Task goal —
Write out the entries word for word, from the first line through the line containing "at coordinates point(289,218).", including that line.

Extracted data —

>>>

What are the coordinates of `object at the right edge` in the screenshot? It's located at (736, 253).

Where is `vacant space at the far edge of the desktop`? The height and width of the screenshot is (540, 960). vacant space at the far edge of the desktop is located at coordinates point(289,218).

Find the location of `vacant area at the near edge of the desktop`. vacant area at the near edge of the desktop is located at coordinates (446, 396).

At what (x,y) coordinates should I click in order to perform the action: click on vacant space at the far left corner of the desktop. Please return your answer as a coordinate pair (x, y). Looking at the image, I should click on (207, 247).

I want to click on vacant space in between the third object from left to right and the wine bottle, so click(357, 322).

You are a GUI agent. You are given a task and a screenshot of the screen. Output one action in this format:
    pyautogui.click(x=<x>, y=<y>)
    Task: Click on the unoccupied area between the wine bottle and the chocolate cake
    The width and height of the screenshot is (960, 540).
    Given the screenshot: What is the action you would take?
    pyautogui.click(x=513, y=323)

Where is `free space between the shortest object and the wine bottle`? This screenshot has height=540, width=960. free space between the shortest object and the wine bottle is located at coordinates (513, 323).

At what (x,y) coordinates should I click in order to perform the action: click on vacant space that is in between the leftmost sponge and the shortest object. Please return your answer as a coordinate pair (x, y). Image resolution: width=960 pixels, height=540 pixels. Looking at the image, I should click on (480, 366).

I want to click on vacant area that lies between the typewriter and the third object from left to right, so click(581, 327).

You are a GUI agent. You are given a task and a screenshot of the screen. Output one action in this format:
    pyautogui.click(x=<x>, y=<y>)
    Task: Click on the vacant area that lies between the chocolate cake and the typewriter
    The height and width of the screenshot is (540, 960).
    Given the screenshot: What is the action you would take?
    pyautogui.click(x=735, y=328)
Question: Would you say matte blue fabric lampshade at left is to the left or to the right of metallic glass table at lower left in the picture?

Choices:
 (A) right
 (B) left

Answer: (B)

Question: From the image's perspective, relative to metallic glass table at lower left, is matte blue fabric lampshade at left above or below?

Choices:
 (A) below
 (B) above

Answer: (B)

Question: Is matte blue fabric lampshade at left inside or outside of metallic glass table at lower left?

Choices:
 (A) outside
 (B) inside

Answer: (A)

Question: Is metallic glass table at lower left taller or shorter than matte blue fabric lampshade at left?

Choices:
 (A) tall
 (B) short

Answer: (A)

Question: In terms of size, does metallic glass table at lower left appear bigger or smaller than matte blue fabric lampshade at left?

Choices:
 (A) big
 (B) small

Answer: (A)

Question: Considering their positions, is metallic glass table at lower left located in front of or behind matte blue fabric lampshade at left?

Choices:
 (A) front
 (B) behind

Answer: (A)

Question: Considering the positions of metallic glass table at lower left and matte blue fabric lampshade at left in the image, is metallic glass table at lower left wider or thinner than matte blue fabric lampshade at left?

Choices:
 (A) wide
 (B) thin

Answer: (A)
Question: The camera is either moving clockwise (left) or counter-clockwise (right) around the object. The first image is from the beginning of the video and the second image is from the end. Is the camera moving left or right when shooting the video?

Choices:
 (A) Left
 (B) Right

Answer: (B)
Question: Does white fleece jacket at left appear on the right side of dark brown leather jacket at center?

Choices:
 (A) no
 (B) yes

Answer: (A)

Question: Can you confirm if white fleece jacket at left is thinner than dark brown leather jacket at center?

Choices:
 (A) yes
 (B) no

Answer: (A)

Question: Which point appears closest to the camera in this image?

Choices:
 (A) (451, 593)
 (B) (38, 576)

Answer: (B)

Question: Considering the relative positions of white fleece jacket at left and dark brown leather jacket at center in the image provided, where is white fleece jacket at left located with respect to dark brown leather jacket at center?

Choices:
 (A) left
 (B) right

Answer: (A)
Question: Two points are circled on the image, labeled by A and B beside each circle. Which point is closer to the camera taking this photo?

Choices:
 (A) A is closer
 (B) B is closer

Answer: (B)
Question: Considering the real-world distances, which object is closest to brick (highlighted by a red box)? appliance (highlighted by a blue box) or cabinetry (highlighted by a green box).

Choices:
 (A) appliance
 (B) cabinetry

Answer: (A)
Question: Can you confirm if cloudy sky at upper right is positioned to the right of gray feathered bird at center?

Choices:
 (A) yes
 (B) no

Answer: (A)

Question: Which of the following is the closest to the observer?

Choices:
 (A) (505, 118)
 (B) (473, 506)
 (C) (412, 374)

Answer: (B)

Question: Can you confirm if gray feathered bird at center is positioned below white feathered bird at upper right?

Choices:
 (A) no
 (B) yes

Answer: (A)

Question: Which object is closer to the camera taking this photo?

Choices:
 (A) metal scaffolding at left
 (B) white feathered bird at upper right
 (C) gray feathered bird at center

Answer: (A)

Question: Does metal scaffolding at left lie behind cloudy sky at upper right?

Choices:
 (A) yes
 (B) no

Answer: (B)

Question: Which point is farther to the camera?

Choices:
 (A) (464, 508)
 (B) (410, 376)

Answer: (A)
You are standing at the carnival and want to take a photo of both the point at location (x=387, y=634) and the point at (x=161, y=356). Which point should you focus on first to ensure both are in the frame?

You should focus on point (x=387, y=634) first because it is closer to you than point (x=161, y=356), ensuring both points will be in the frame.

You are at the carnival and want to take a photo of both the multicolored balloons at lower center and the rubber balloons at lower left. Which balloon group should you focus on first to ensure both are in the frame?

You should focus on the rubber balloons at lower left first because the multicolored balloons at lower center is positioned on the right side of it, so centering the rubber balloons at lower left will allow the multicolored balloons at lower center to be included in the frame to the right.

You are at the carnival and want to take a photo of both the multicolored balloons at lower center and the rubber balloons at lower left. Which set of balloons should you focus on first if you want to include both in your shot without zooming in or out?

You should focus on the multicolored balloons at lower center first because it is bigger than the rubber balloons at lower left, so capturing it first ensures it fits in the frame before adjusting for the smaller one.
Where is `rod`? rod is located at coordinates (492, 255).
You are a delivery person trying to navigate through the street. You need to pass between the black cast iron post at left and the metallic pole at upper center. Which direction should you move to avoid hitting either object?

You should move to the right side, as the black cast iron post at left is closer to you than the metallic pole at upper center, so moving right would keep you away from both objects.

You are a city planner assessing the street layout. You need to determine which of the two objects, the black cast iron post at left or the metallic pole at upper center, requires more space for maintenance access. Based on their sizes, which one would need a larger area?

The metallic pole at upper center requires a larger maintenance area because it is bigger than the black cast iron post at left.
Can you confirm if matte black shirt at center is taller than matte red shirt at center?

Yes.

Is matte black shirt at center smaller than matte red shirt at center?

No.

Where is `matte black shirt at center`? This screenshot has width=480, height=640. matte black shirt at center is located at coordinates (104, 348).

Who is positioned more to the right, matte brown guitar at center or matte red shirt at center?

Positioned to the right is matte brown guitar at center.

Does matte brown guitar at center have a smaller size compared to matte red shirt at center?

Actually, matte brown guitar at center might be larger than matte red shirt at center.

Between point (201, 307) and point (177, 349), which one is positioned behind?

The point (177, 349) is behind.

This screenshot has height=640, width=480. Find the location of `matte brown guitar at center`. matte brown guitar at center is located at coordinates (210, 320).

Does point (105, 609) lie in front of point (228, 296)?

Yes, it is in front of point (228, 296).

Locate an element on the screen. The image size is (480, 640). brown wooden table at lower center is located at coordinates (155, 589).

<<<

Final result —
What are the coordinates of `object at the right edge` in the screenshot? It's located at (736, 253).

Where is `vacant space at the far edge of the desktop`? The height and width of the screenshot is (540, 960). vacant space at the far edge of the desktop is located at coordinates point(289,218).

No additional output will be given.